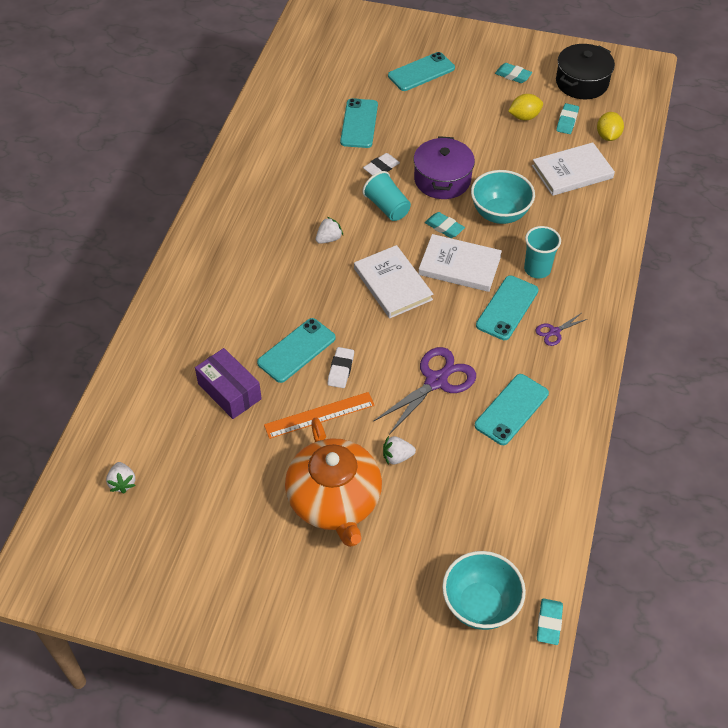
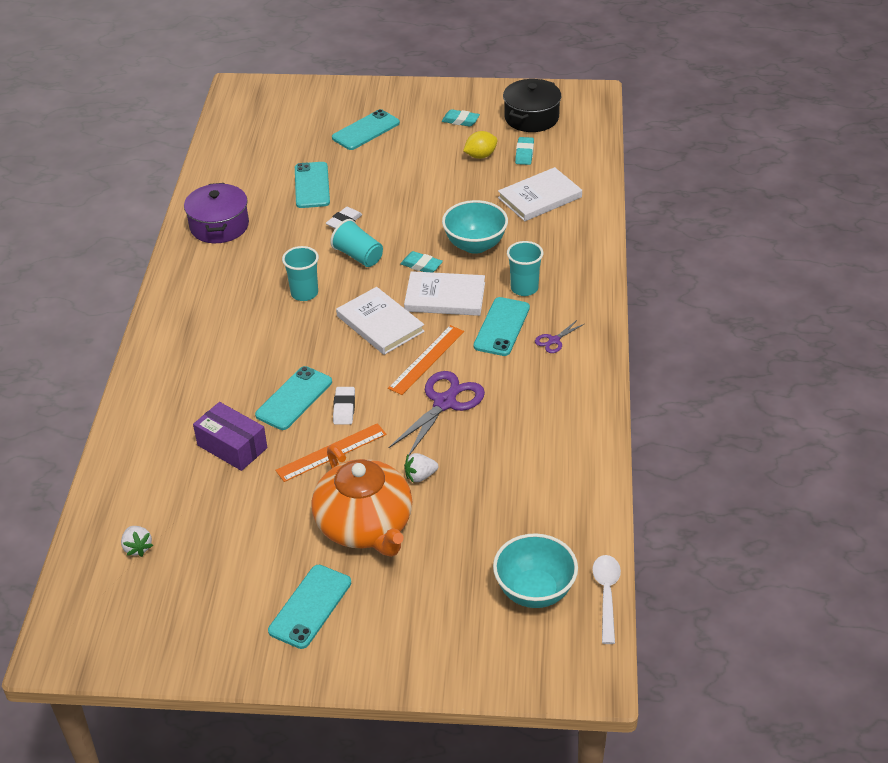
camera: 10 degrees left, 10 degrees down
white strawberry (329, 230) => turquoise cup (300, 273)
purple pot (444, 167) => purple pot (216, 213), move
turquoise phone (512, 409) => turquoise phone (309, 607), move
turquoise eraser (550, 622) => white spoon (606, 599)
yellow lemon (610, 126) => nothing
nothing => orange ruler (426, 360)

_ _ _ _ _

** EXERCISE GOAL **
All lines carrying the word "turquoise" must be copied from the data above.

** EXERCISE SOLUTION **
white strawberry (329, 230) => turquoise cup (300, 273)
turquoise phone (512, 409) => turquoise phone (309, 607), move
turquoise eraser (550, 622) => white spoon (606, 599)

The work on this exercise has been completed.